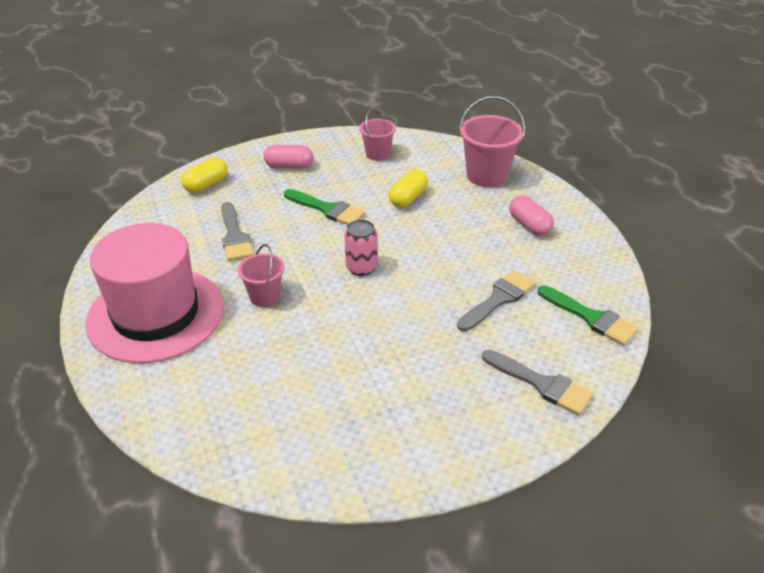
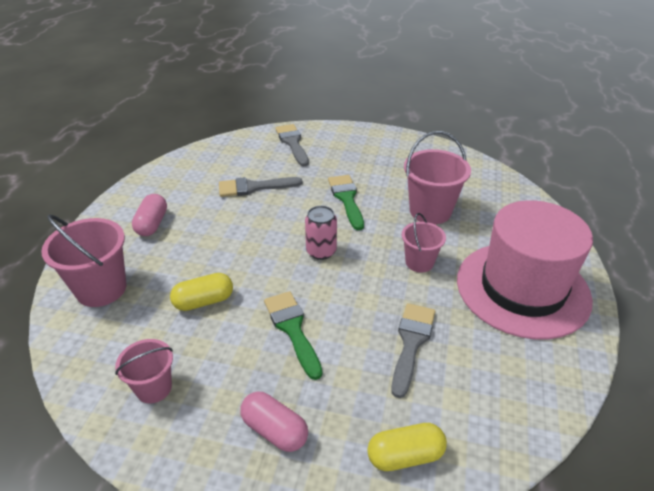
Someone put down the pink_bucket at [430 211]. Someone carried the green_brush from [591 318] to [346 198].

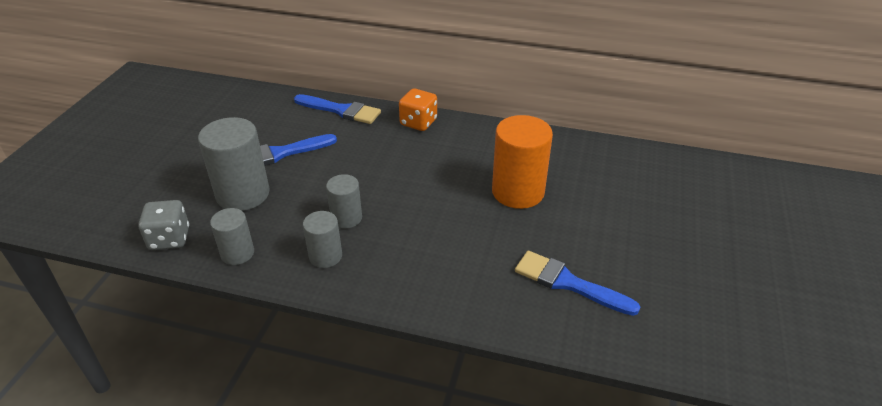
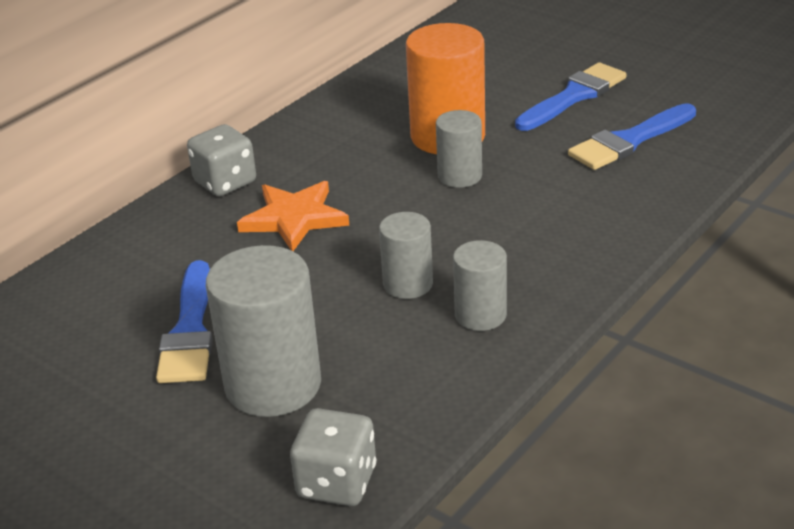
Someone put down the orange_star at [294 218]. Someone carried the grey_cylinder from [237 253] to [459 176]. Someone carried the blue_brush from [341 110] to [573 96]. Someone repainted the orange_dice at [418 122], which became the grey_dice at [225 182].

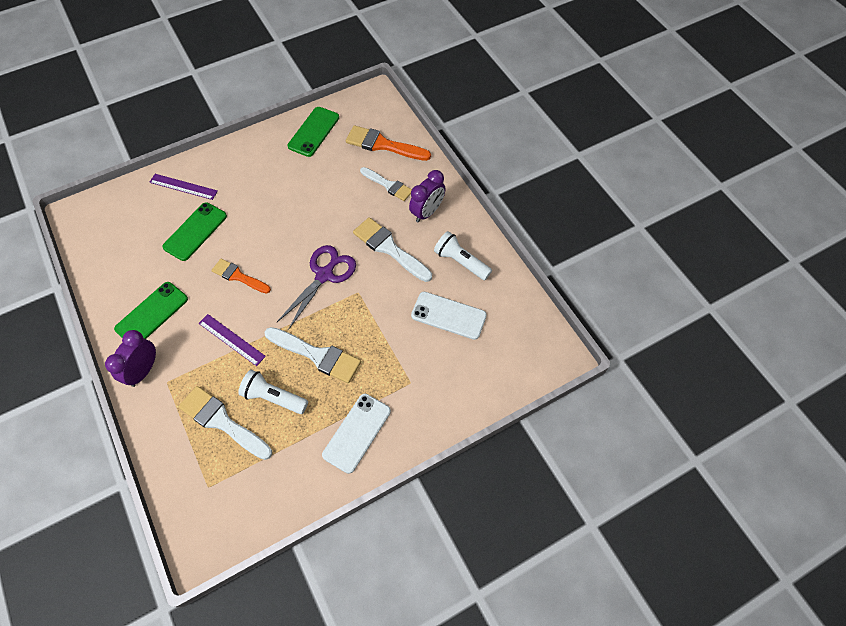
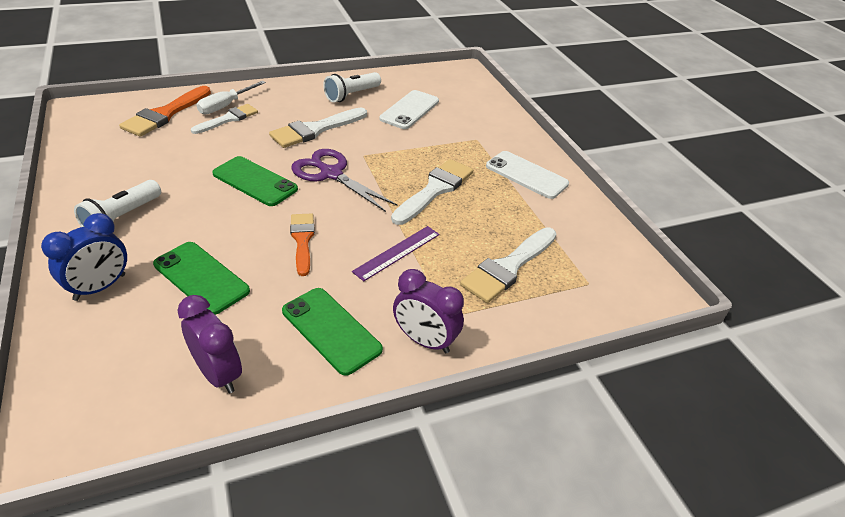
Someone put down the white_screwdriver at [226 106]. Someone carried the white_flashlight from [274 397] to [122 217]. Someone carried the green_phone from [314 132] to [255 181]. Someone carried the purple_clock from [427 212] to [218 374]. Someone swapped the purple_ruler at [183 186] for the blue_clock at [100 287]. Someone rotated the orange_brush at [238 276] by 135 degrees clockwise.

───

* Task brief
In the answer, give only the lines from the top of the data above through the line with "Someone put down the orange_star", reproduced exactly; no picture may appear.

* Problem solution
Someone put down the pink_bucket at [430 211]. Someone carried the green_brush from [591 318] to [346 198].

Someone put down the orange_star at [294 218]. Someone carried the grey_cylinder from [237 253] to [459 176]. Someone carried the blue_brush from [341 110] to [573 96]. Someone repainted the orange_dice at [418 122], which became the grey_dice at [225 182].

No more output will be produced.